## Two-dimensional motion records
----

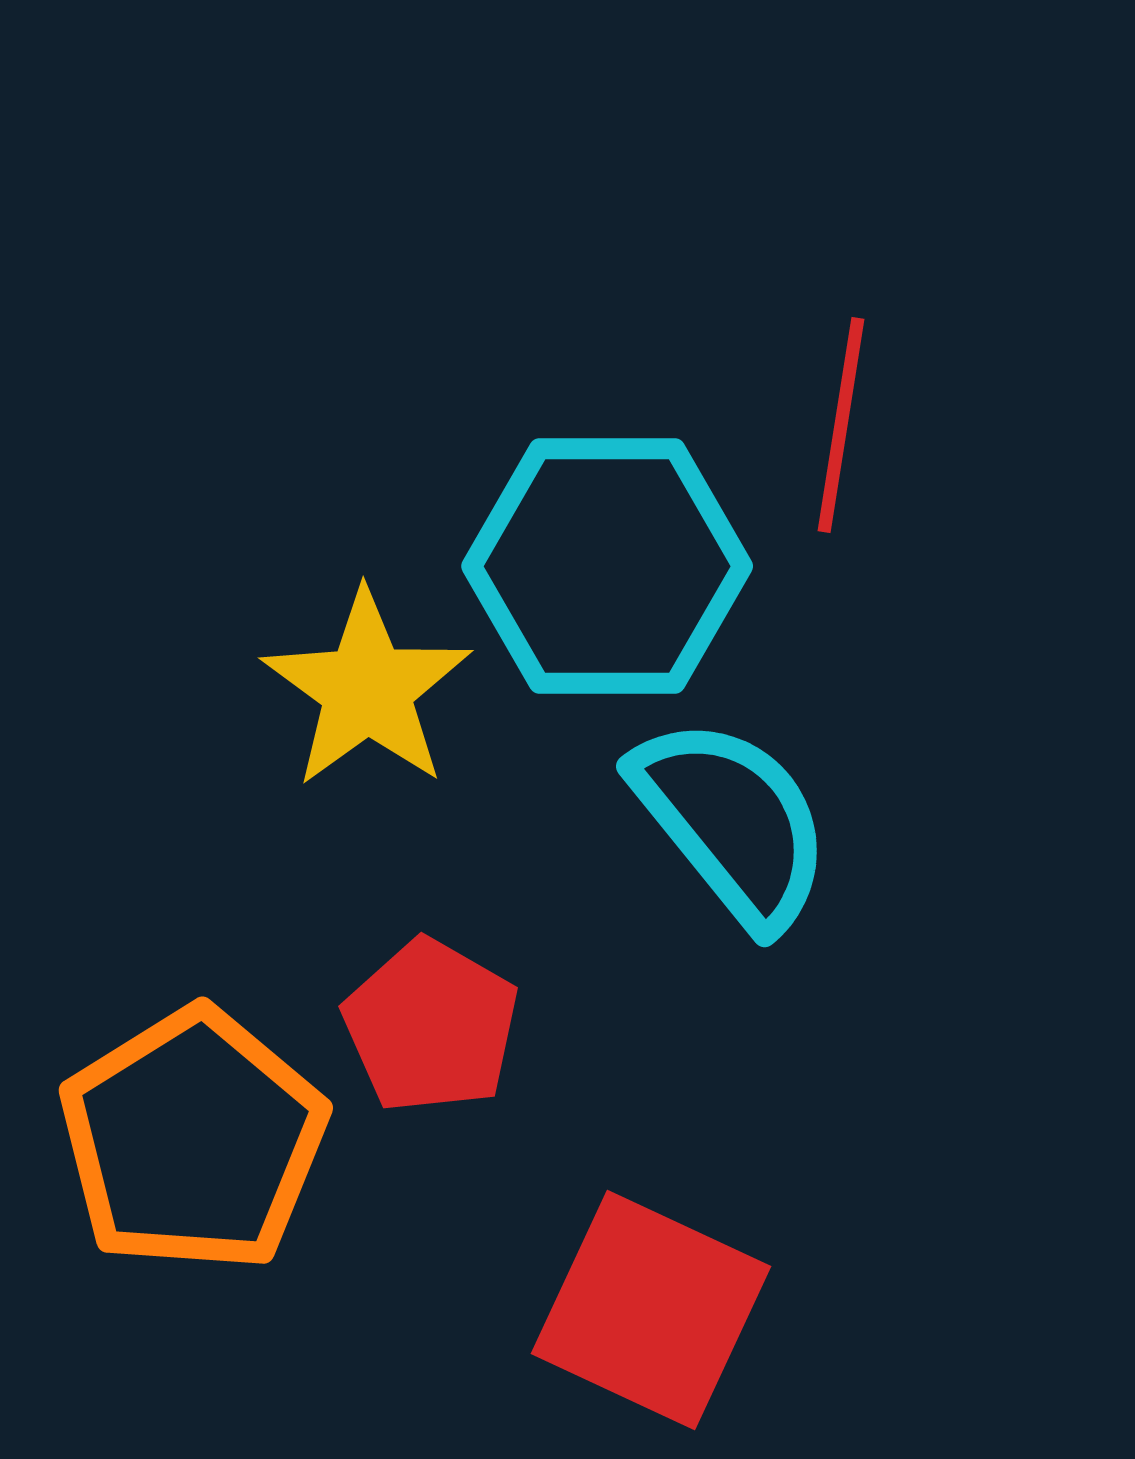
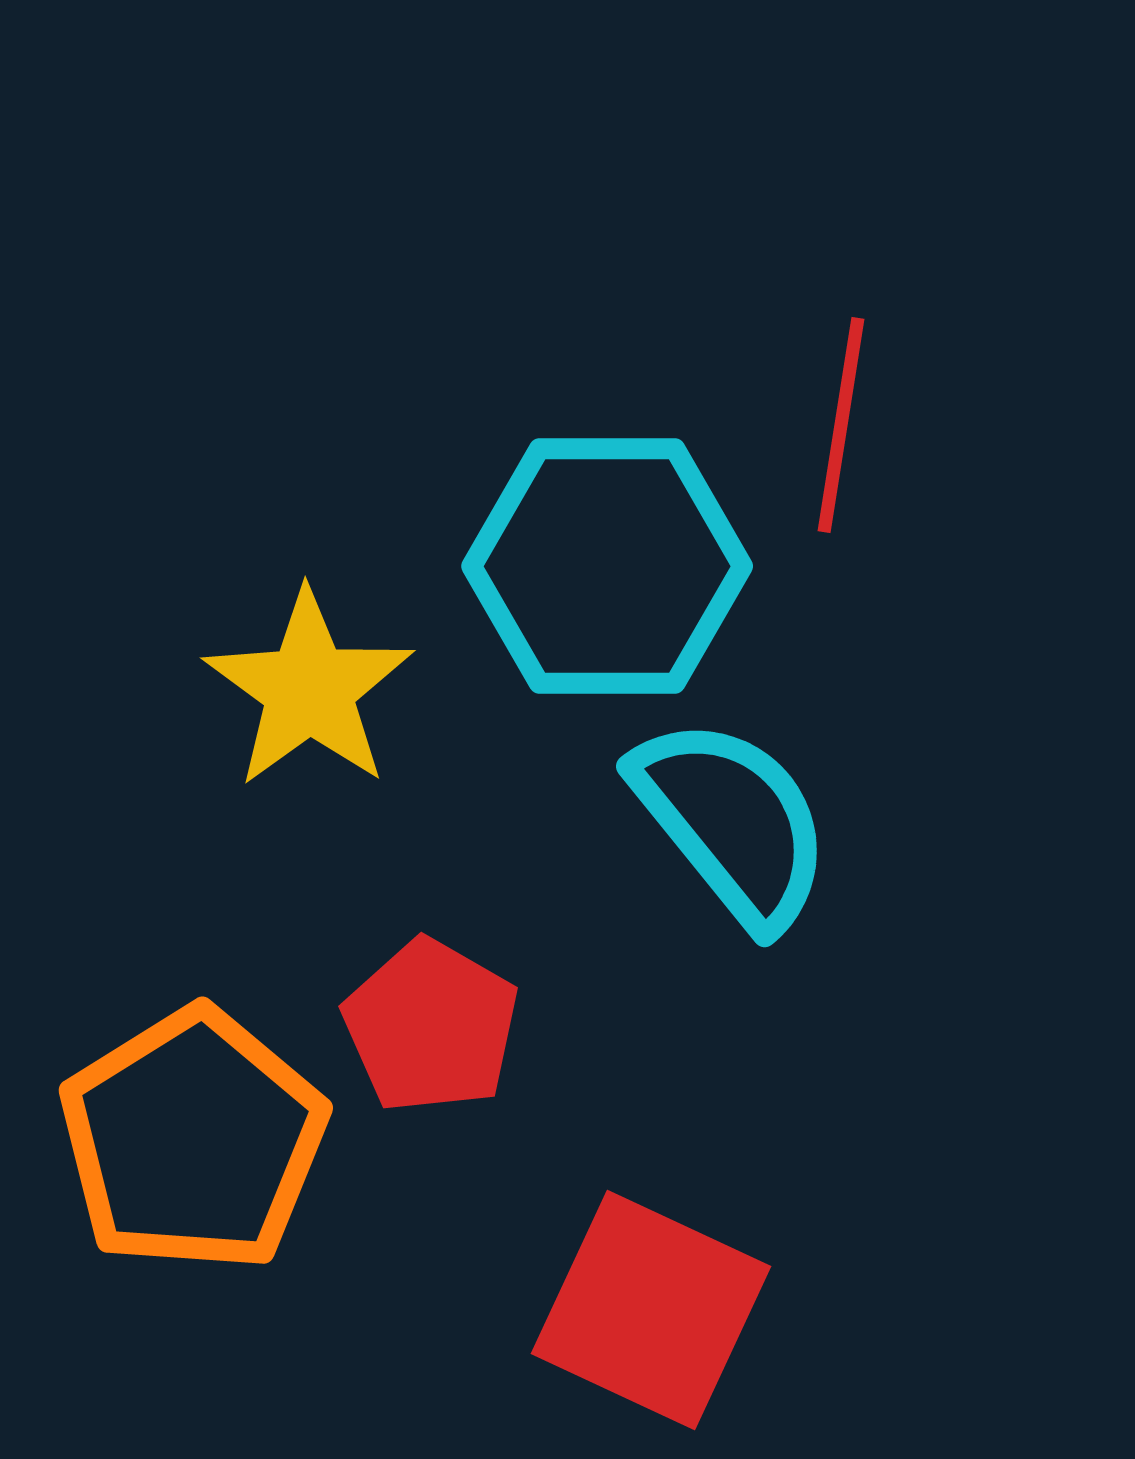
yellow star: moved 58 px left
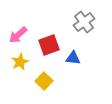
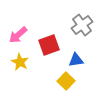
gray cross: moved 2 px left, 3 px down
blue triangle: moved 3 px right, 2 px down; rotated 14 degrees counterclockwise
yellow star: rotated 18 degrees counterclockwise
yellow square: moved 22 px right
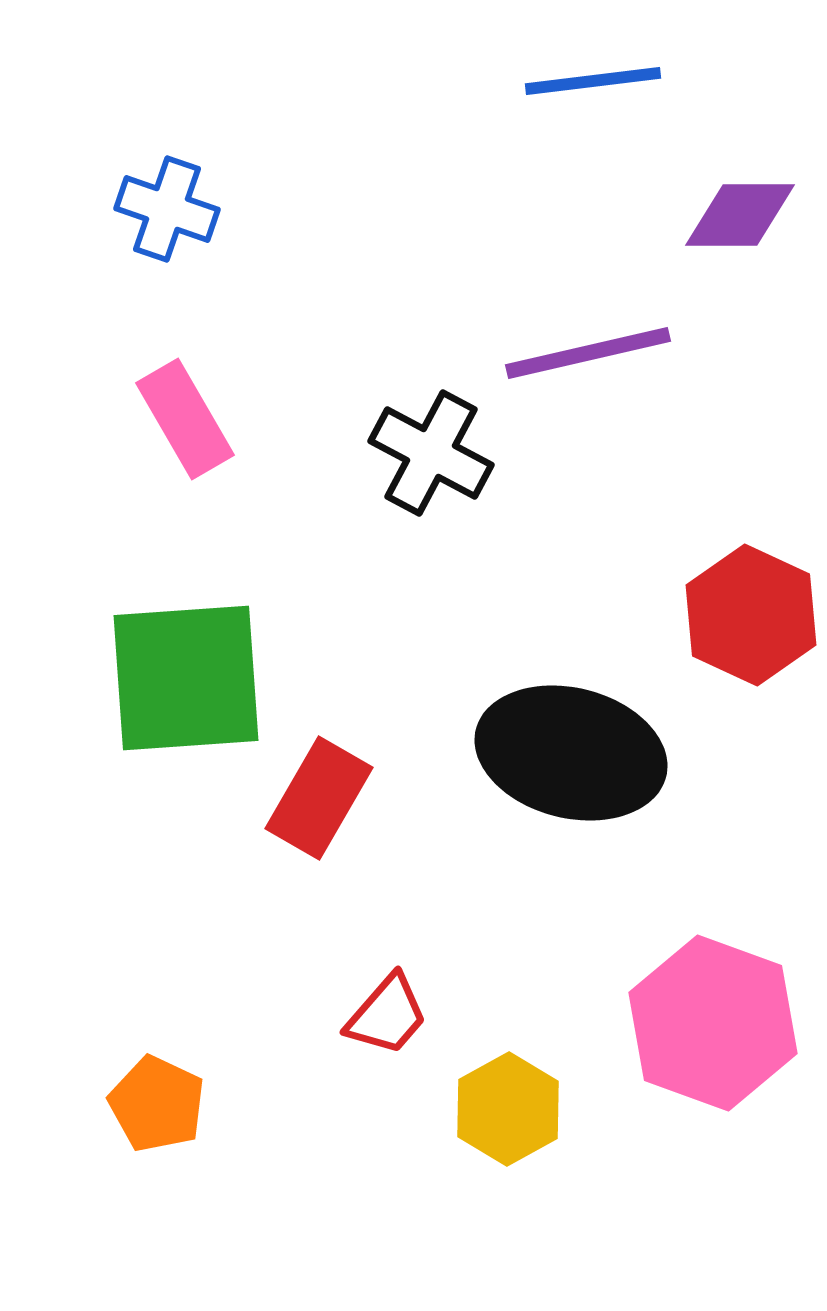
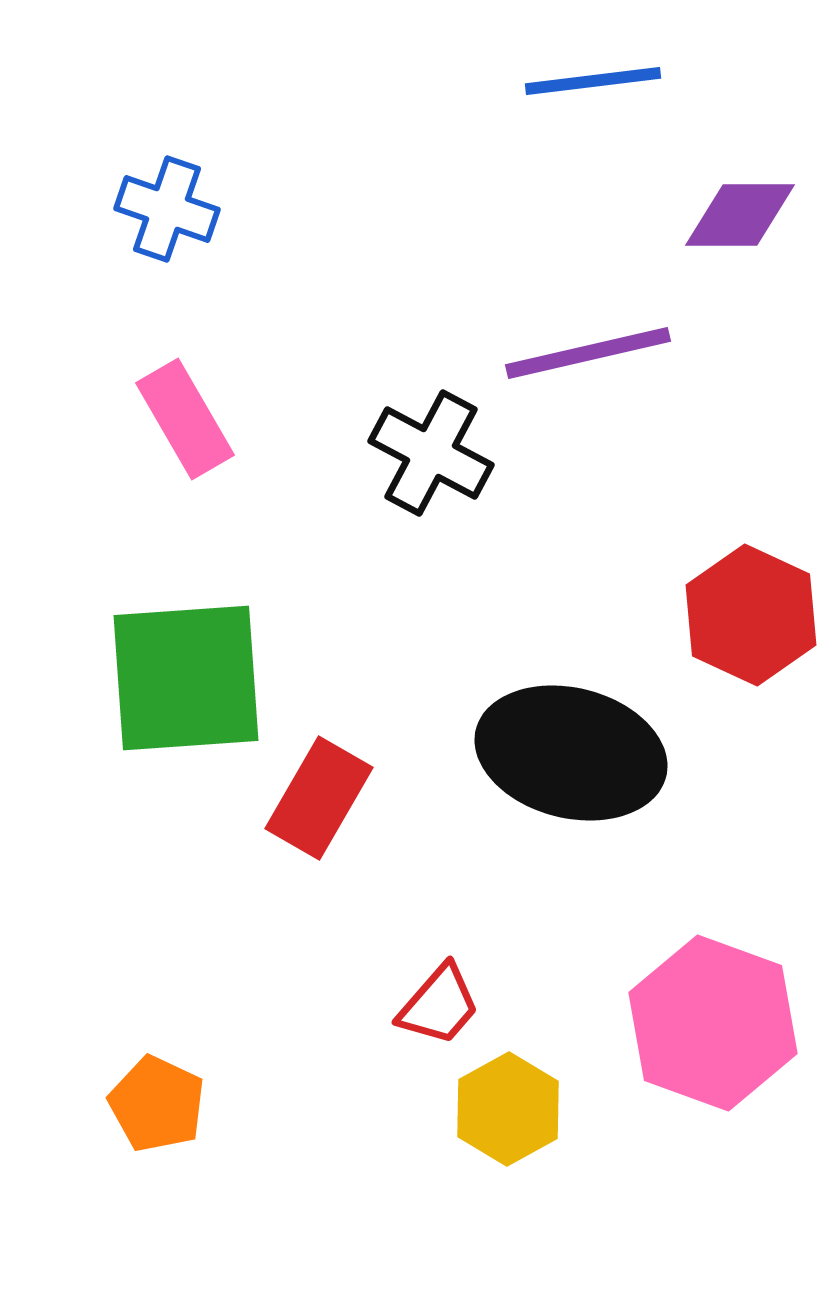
red trapezoid: moved 52 px right, 10 px up
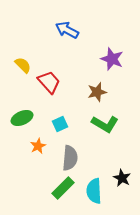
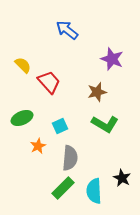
blue arrow: rotated 10 degrees clockwise
cyan square: moved 2 px down
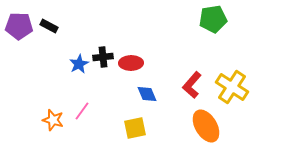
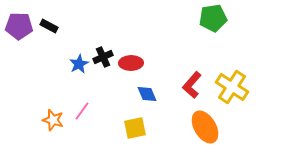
green pentagon: moved 1 px up
black cross: rotated 18 degrees counterclockwise
orange ellipse: moved 1 px left, 1 px down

----

## Your goal
In the copy, no pictures should appear; the records themselves must be repeated exactly.

## Worked solution
yellow star: moved 58 px left
gray cross: moved 2 px left, 3 px down
blue triangle: moved 3 px right, 2 px down; rotated 14 degrees counterclockwise
yellow star: rotated 18 degrees counterclockwise
yellow square: moved 22 px right
red trapezoid: moved 52 px right, 10 px up
blue arrow: rotated 10 degrees clockwise
cyan square: moved 2 px down
green pentagon: moved 1 px up
black cross: rotated 18 degrees counterclockwise
orange ellipse: moved 1 px left, 1 px down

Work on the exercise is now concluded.